The records.
# # # # #

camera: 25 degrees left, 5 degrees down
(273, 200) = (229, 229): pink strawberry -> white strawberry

# # # # #

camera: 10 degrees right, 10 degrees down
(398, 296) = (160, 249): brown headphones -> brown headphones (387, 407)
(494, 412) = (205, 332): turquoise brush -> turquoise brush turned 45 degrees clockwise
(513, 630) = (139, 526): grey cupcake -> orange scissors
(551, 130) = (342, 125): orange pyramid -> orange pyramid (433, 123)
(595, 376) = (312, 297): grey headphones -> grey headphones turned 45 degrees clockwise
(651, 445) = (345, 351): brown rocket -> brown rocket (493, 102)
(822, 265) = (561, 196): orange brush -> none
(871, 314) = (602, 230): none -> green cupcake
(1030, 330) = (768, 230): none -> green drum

# # # # #

Beginning at the line above that contains "camera: 25 degrees left, 5 degrees down", return each line exactly through the line that contains "(273, 200) = (229, 229): pink", and no others.

Response.
camera: 25 degrees left, 5 degrees down
(273, 200) = (229, 229): pink strawberry -> white strawberry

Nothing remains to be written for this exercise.